Task prompt » Copy exactly, and only, the lines from the one containing "(392, 580) = (570, 563): orange" through the last line of the records below.

Exercise inputs »

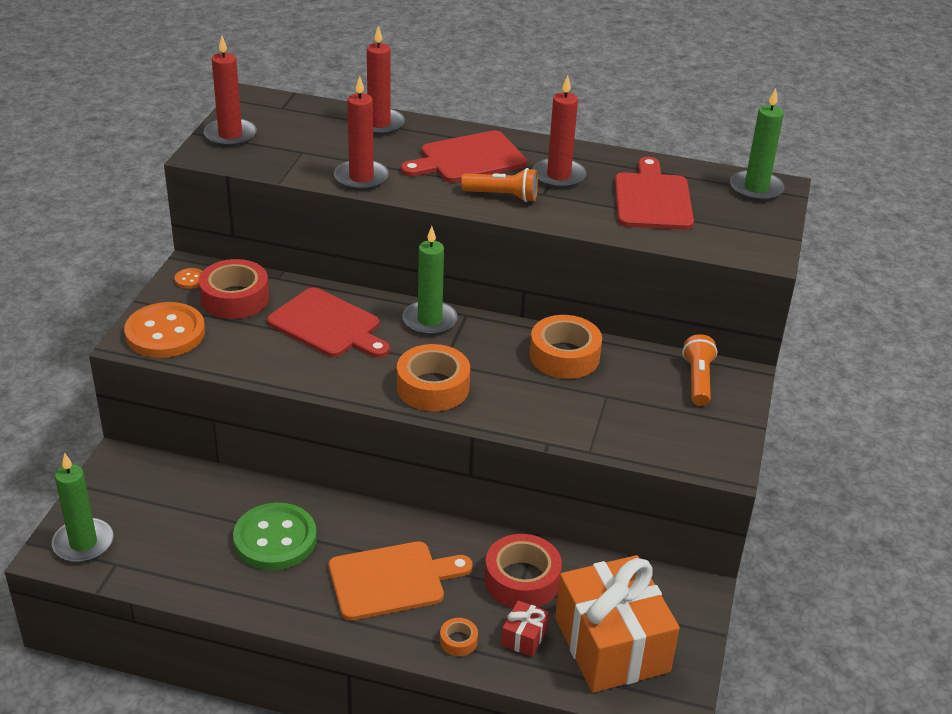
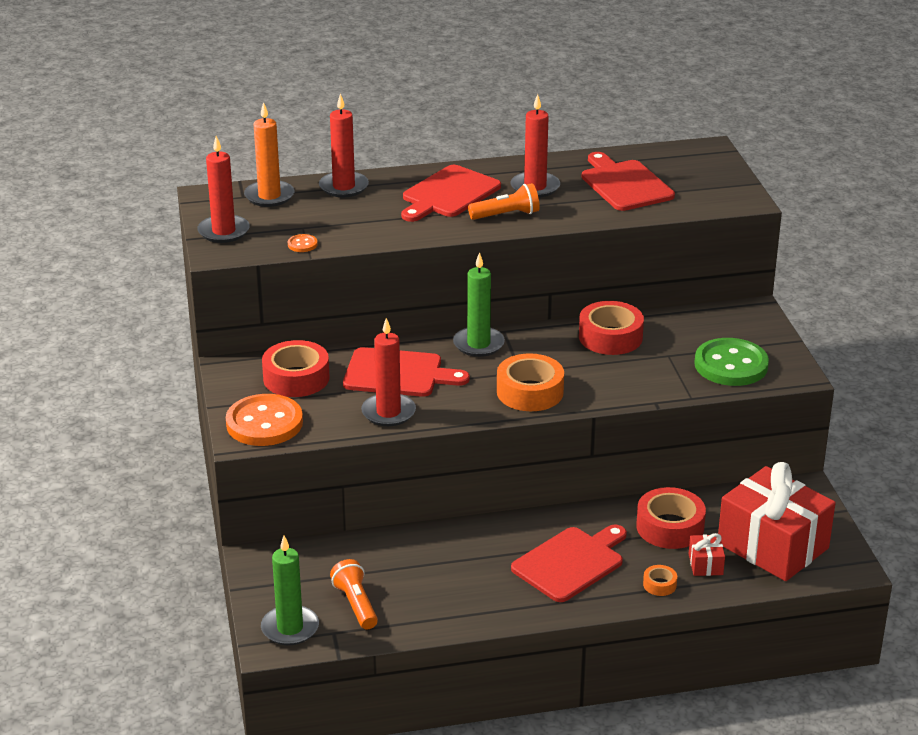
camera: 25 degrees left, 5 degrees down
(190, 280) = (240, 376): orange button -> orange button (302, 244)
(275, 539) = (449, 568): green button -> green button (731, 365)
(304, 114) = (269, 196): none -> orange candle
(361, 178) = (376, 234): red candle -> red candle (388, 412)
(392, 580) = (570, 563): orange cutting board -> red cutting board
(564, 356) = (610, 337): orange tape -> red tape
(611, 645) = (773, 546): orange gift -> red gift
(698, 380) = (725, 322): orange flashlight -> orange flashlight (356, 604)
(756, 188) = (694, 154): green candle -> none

Answer to this exercise »
(392, 580) = (570, 563): orange cutting board -> red cutting board
(564, 356) = (610, 337): orange tape -> red tape
(611, 645) = (773, 546): orange gift -> red gift
(698, 380) = (725, 322): orange flashlight -> orange flashlight (356, 604)
(756, 188) = (694, 154): green candle -> none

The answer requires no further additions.